What you will do:
Pictures stay out; everything else in the records is to be copied exactly.

——

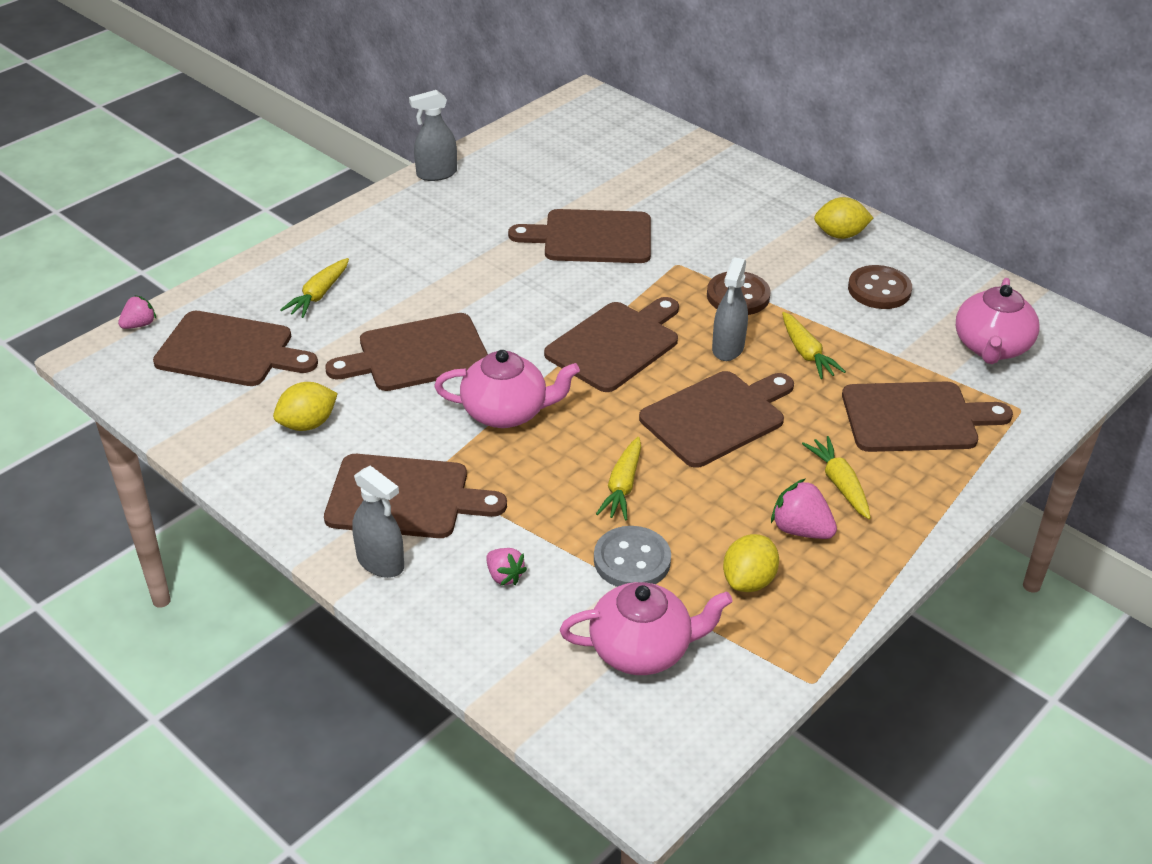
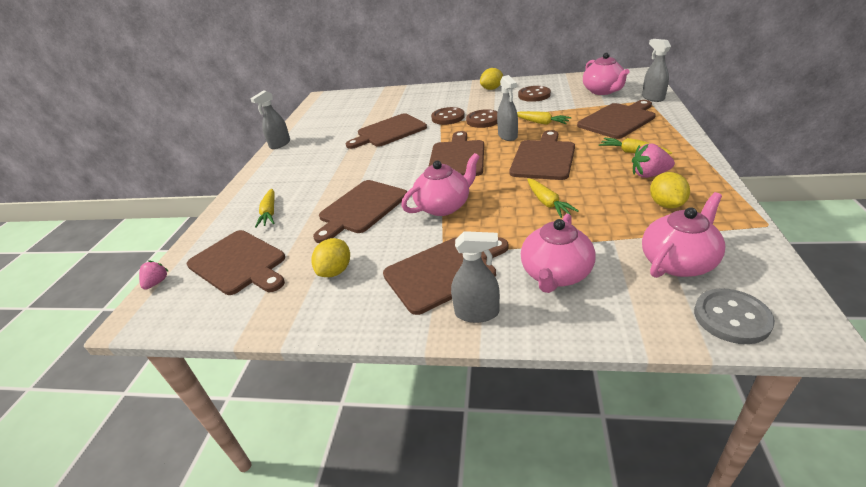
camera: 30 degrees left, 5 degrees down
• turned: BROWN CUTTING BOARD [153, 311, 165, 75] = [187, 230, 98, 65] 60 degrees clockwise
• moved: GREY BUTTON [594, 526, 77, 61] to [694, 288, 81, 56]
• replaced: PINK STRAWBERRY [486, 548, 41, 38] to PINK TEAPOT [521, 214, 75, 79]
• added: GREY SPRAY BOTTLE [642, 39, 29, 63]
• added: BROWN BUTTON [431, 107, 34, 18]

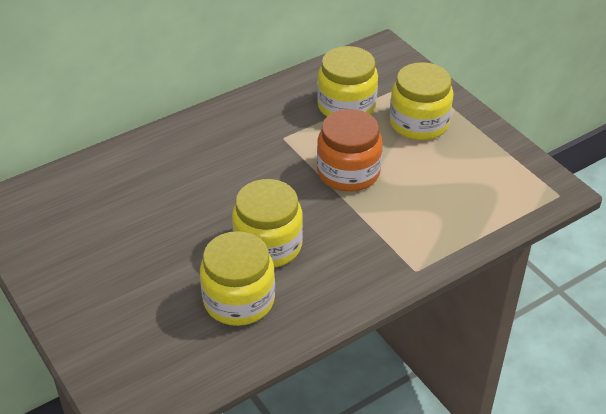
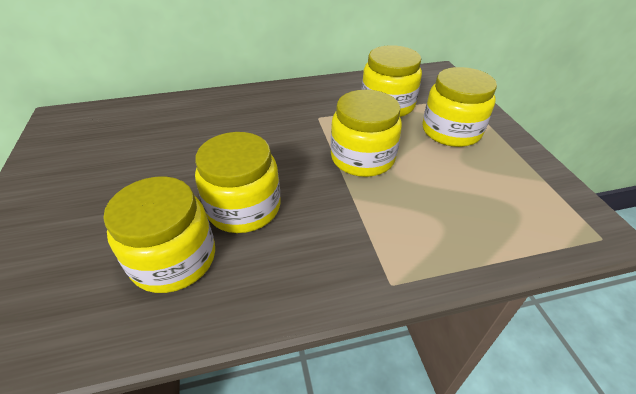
camera: 20 degrees right, 0 degrees up
• recoloured: ORANGE JAR [317, 109, 66, 83] to YELLOW JAR [331, 90, 71, 87]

——

Solution:
camera: 30 degrees left, 5 degrees down
• turned: BROWN CUTTING BOARD [153, 311, 165, 75] = [187, 230, 98, 65] 60 degrees clockwise
• moved: GREY BUTTON [594, 526, 77, 61] to [694, 288, 81, 56]
• replaced: PINK STRAWBERRY [486, 548, 41, 38] to PINK TEAPOT [521, 214, 75, 79]
• added: GREY SPRAY BOTTLE [642, 39, 29, 63]
• added: BROWN BUTTON [431, 107, 34, 18]

camera: 20 degrees right, 0 degrees up
• recoloured: ORANGE JAR [317, 109, 66, 83] to YELLOW JAR [331, 90, 71, 87]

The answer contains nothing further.